* _PROBLEM_
Print the data that follows word for word, leaving out any picture.
-*-
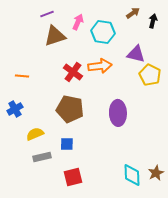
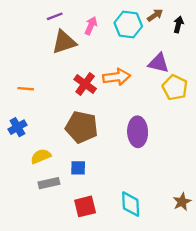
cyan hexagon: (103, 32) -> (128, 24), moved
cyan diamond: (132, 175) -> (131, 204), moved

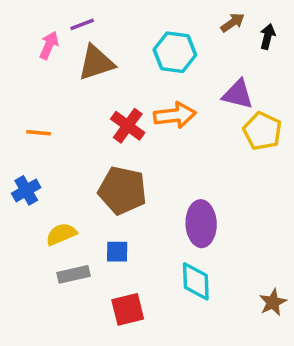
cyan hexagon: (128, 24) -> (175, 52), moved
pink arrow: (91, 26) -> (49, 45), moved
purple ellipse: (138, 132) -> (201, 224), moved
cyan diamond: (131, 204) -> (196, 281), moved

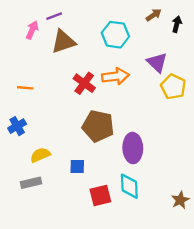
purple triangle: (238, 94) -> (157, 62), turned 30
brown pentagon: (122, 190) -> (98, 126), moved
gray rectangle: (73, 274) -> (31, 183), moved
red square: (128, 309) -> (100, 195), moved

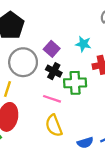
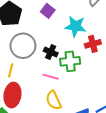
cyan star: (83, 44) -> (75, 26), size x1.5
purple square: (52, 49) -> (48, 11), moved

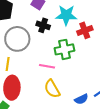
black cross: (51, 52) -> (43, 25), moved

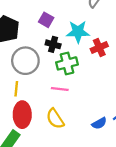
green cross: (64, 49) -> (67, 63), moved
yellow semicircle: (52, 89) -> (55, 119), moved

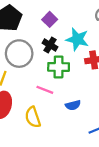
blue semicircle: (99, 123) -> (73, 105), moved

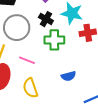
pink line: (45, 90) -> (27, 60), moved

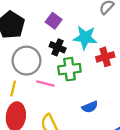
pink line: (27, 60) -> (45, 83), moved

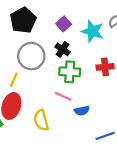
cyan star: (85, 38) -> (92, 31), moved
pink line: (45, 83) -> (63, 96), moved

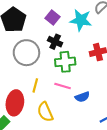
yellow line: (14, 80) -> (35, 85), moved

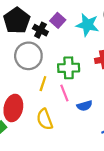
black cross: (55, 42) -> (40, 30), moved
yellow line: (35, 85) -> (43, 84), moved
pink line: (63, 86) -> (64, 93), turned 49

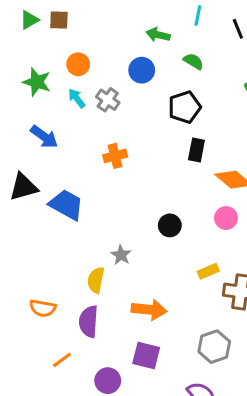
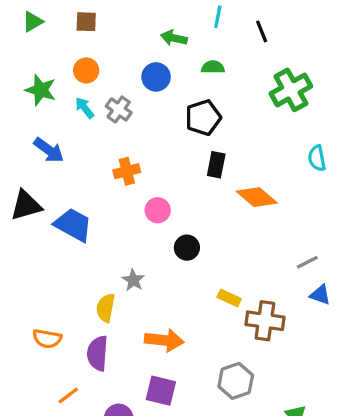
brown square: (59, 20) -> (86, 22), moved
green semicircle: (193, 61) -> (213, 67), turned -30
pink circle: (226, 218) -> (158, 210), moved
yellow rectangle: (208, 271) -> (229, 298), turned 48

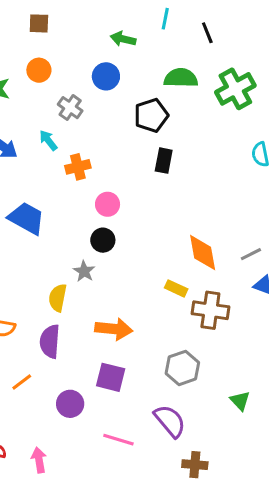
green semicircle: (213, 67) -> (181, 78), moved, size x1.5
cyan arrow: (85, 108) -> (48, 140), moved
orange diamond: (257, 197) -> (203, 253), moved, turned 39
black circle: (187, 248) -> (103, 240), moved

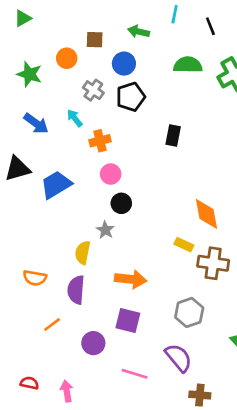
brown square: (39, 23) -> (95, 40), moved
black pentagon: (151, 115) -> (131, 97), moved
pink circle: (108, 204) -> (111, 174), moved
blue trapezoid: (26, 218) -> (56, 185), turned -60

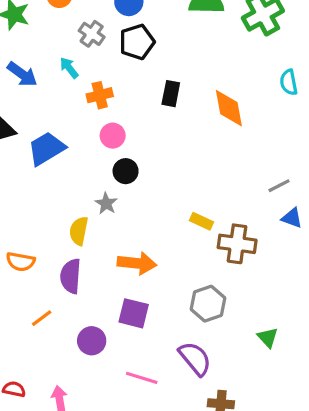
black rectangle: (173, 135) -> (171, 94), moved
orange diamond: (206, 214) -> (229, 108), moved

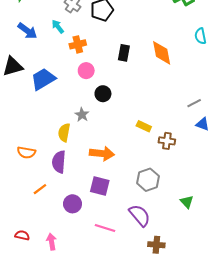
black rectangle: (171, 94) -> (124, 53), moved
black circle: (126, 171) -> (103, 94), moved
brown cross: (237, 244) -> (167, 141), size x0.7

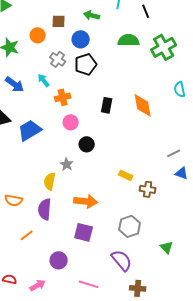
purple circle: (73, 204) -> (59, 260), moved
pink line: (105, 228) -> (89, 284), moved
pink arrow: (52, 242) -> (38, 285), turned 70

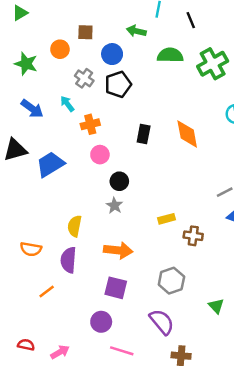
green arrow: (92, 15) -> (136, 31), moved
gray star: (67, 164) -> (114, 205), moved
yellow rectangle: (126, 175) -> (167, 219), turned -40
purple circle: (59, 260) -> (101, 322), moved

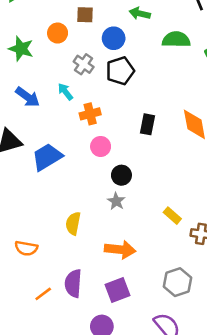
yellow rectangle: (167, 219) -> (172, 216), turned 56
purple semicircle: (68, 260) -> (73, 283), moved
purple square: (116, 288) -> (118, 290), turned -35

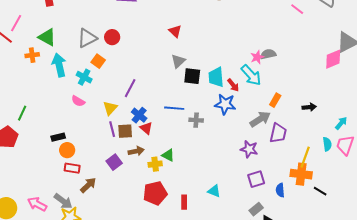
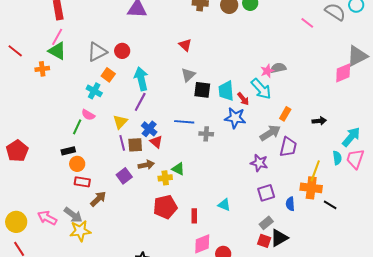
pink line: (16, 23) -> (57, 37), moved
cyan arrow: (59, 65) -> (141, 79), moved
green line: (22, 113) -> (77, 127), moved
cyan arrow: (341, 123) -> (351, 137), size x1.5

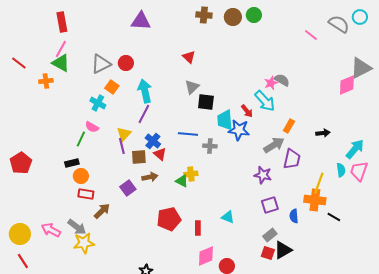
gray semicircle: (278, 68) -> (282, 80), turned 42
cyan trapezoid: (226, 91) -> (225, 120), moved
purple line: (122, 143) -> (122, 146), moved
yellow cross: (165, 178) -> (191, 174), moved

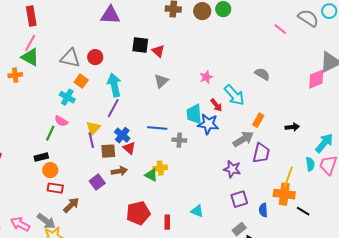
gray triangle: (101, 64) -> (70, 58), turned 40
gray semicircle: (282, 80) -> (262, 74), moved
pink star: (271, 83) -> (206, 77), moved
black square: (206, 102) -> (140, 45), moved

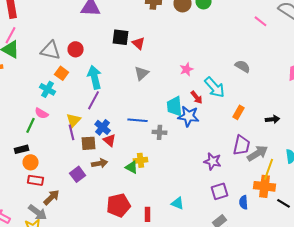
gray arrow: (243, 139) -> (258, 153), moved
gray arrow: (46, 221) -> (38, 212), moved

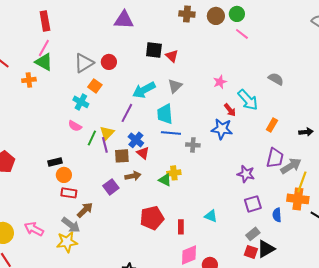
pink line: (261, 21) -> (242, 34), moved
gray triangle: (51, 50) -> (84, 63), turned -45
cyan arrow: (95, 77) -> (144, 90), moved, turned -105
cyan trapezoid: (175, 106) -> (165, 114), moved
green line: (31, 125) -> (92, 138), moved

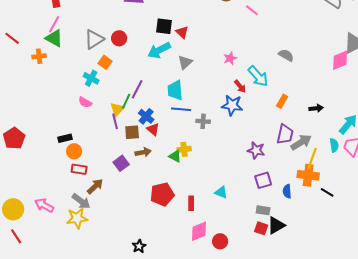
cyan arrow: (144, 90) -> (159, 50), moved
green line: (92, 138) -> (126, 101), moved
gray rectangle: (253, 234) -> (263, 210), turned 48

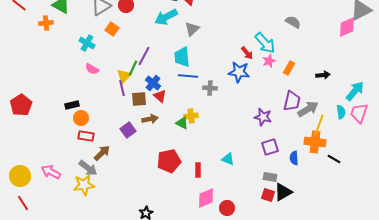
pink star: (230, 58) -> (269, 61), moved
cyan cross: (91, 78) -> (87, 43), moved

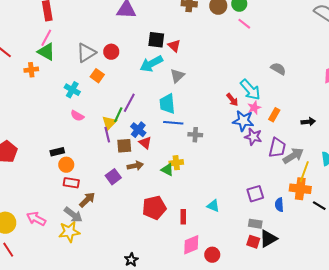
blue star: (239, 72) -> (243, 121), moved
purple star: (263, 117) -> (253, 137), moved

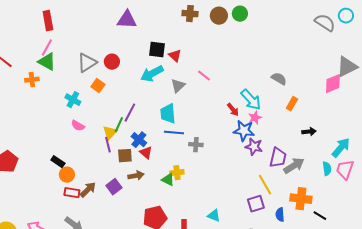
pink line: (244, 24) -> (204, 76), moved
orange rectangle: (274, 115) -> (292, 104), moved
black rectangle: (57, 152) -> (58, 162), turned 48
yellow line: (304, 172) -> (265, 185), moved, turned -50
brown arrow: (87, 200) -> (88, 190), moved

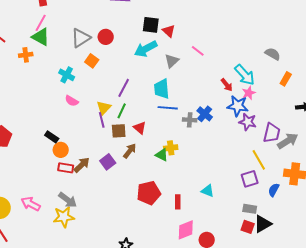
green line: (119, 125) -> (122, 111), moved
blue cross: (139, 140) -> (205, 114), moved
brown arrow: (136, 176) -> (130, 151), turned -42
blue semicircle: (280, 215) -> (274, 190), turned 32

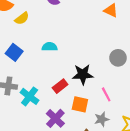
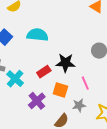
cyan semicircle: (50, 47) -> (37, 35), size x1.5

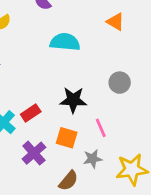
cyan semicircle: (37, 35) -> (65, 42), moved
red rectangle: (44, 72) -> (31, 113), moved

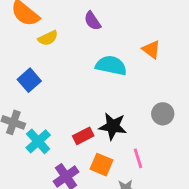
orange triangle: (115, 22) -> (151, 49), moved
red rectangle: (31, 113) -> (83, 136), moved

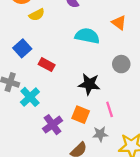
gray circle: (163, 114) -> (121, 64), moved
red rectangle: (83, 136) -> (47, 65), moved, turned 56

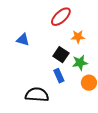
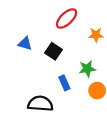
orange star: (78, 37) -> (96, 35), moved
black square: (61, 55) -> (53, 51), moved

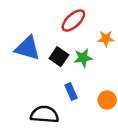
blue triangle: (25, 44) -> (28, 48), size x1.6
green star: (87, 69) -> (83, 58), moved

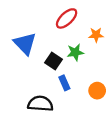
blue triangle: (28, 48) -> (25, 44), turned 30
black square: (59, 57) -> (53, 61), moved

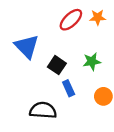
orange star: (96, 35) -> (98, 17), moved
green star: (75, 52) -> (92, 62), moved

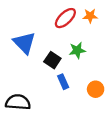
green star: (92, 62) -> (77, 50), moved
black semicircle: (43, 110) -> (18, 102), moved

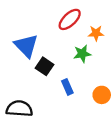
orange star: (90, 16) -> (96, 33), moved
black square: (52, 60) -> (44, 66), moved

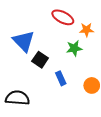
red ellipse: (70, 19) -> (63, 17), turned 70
-*-
* _OUTPUT FOR THIS TASK_
cyan hexagon: (103, 32) -> (128, 24), moved
cyan diamond: (132, 175) -> (131, 204), moved

cyan hexagon: (128, 24) -> (175, 52), moved
pink arrow: (91, 26) -> (49, 45), moved
purple ellipse: (138, 132) -> (201, 224), moved
cyan diamond: (131, 204) -> (196, 281), moved

purple triangle: (238, 94) -> (157, 62), turned 30
brown pentagon: (122, 190) -> (98, 126), moved
gray rectangle: (73, 274) -> (31, 183), moved
red square: (128, 309) -> (100, 195), moved

cyan star: (83, 44) -> (75, 26), size x1.5
purple square: (52, 49) -> (48, 11), moved

black cross: (51, 52) -> (43, 25), moved

green cross: (64, 49) -> (67, 63), moved
yellow semicircle: (52, 89) -> (55, 119), moved

blue semicircle: (99, 123) -> (73, 105), moved

pink line: (45, 90) -> (27, 60), moved

pink line: (27, 60) -> (45, 83), moved

cyan star: (85, 38) -> (92, 31), moved
pink line: (45, 83) -> (63, 96), moved

yellow line: (14, 80) -> (35, 85), moved

black cross: (55, 42) -> (40, 30), moved
yellow line: (35, 85) -> (43, 84), moved
pink line: (63, 86) -> (64, 93), turned 49

brown square: (59, 20) -> (86, 22), moved
green semicircle: (193, 61) -> (213, 67), turned -30
pink circle: (226, 218) -> (158, 210), moved
yellow rectangle: (208, 271) -> (229, 298), turned 48

green semicircle: (213, 67) -> (181, 78), moved, size x1.5
cyan arrow: (85, 108) -> (48, 140), moved
orange diamond: (257, 197) -> (203, 253), moved, turned 39
black circle: (187, 248) -> (103, 240), moved

brown square: (39, 23) -> (95, 40), moved
black pentagon: (151, 115) -> (131, 97), moved
pink circle: (108, 204) -> (111, 174), moved
blue trapezoid: (26, 218) -> (56, 185), turned -60

black rectangle: (173, 135) -> (171, 94), moved
orange diamond: (206, 214) -> (229, 108), moved

black rectangle: (171, 94) -> (124, 53), moved
black circle: (126, 171) -> (103, 94), moved
brown cross: (237, 244) -> (167, 141), size x0.7

purple circle: (73, 204) -> (59, 260), moved
pink line: (105, 228) -> (89, 284), moved
pink arrow: (52, 242) -> (38, 285), turned 70

green arrow: (92, 15) -> (136, 31), moved
gray star: (67, 164) -> (114, 205), moved
yellow rectangle: (126, 175) -> (167, 219), turned -40
purple circle: (59, 260) -> (101, 322), moved

yellow rectangle: (167, 219) -> (172, 216), turned 56
purple semicircle: (68, 260) -> (73, 283), moved
purple square: (116, 288) -> (118, 290), turned -35

pink line: (16, 23) -> (57, 37), moved
cyan arrow: (59, 65) -> (141, 79), moved
green line: (22, 113) -> (77, 127), moved
cyan arrow: (341, 123) -> (351, 137), size x1.5

gray semicircle: (278, 68) -> (282, 80), turned 42
cyan trapezoid: (226, 91) -> (225, 120), moved
purple line: (122, 143) -> (122, 146), moved
yellow cross: (165, 178) -> (191, 174), moved

gray triangle: (101, 64) -> (70, 58), turned 40
gray semicircle: (282, 80) -> (262, 74), moved
pink star: (271, 83) -> (206, 77), moved
black square: (206, 102) -> (140, 45), moved

gray arrow: (243, 139) -> (258, 153), moved
gray arrow: (46, 221) -> (38, 212), moved

pink line: (261, 21) -> (242, 34), moved
gray triangle: (51, 50) -> (84, 63), turned -45
cyan arrow: (95, 77) -> (144, 90), moved, turned -105
cyan trapezoid: (175, 106) -> (165, 114), moved
green line: (31, 125) -> (92, 138), moved

cyan arrow: (144, 90) -> (159, 50), moved
green line: (92, 138) -> (126, 101), moved
gray rectangle: (253, 234) -> (263, 210), turned 48

pink star: (230, 58) -> (269, 61), moved
cyan cross: (91, 78) -> (87, 43), moved

blue star: (239, 72) -> (243, 121), moved
purple star: (263, 117) -> (253, 137), moved

pink line: (244, 24) -> (204, 76), moved
orange rectangle: (274, 115) -> (292, 104), moved
black rectangle: (57, 152) -> (58, 162), turned 48
yellow line: (304, 172) -> (265, 185), moved, turned -50
brown arrow: (87, 200) -> (88, 190), moved

green line: (119, 125) -> (122, 111), moved
blue cross: (139, 140) -> (205, 114), moved
brown arrow: (136, 176) -> (130, 151), turned -42
blue semicircle: (280, 215) -> (274, 190), turned 32

cyan semicircle: (50, 47) -> (37, 35), size x1.5

cyan semicircle: (37, 35) -> (65, 42), moved
red rectangle: (44, 72) -> (31, 113), moved

orange triangle: (115, 22) -> (151, 49), moved
red rectangle: (31, 113) -> (83, 136), moved

gray circle: (163, 114) -> (121, 64), moved
red rectangle: (83, 136) -> (47, 65), moved, turned 56

orange star: (78, 37) -> (96, 35), moved
black square: (61, 55) -> (53, 51), moved

blue triangle: (25, 44) -> (28, 48), size x1.6
green star: (87, 69) -> (83, 58), moved

blue triangle: (28, 48) -> (25, 44), turned 30
black square: (59, 57) -> (53, 61), moved

orange star: (96, 35) -> (98, 17), moved
green star: (75, 52) -> (92, 62), moved

green star: (92, 62) -> (77, 50), moved
black semicircle: (43, 110) -> (18, 102), moved

orange star: (90, 16) -> (96, 33), moved
black square: (52, 60) -> (44, 66), moved

red ellipse: (70, 19) -> (63, 17), turned 70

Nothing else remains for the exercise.